# Supplied material
┄┄┄┄┄┄

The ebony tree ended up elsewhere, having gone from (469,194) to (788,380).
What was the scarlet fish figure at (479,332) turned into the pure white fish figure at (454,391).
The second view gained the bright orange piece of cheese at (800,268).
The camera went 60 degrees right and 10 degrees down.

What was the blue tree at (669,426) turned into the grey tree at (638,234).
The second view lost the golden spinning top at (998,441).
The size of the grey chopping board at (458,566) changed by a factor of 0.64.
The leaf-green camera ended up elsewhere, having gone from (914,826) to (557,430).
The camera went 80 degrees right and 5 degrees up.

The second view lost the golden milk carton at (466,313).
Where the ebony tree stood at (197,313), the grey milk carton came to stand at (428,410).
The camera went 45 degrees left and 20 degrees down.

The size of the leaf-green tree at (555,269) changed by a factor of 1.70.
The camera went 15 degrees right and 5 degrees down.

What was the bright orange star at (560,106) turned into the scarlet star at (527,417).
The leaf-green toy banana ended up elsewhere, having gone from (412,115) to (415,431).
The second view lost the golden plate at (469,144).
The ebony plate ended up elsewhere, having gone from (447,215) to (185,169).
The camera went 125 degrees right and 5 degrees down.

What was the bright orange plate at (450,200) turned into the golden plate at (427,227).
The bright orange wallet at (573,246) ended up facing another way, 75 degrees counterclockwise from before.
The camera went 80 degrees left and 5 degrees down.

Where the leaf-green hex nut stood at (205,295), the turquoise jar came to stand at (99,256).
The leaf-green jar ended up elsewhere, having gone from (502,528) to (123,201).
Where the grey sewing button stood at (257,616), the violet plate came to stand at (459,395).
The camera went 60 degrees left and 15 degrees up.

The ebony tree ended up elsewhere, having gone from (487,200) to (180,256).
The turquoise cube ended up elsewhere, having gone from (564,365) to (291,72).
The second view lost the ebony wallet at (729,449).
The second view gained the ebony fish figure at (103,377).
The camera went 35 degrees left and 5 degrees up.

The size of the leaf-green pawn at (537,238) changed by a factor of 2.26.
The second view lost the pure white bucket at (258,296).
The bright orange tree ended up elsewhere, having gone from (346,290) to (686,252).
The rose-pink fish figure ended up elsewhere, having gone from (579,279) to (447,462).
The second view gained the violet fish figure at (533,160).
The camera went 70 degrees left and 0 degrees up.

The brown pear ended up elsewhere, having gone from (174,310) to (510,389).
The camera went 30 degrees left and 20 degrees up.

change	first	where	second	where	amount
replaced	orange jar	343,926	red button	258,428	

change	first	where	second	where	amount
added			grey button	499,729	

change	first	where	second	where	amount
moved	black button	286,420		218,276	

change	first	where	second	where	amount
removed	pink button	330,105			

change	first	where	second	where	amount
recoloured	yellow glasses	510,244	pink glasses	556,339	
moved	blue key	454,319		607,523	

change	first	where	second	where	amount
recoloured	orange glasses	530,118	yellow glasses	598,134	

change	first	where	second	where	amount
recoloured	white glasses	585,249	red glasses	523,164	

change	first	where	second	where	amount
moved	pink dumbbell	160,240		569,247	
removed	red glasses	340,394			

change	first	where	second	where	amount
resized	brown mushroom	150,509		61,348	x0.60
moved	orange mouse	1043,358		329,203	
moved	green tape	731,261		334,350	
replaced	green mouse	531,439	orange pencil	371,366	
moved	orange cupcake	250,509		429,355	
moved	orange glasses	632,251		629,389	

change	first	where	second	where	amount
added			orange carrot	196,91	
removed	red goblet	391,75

┄┄┄┄┄┄

# Action item
From the first line of the records through the line with "The second view gained the bright", retype everything word for word, including both ends.

# Output for this exercise
The ebony tree ended up elsewhere, having gone from (469,194) to (788,380).
What was the scarlet fish figure at (479,332) turned into the pure white fish figure at (454,391).
The second view gained the bright orange piece of cheese at (800,268).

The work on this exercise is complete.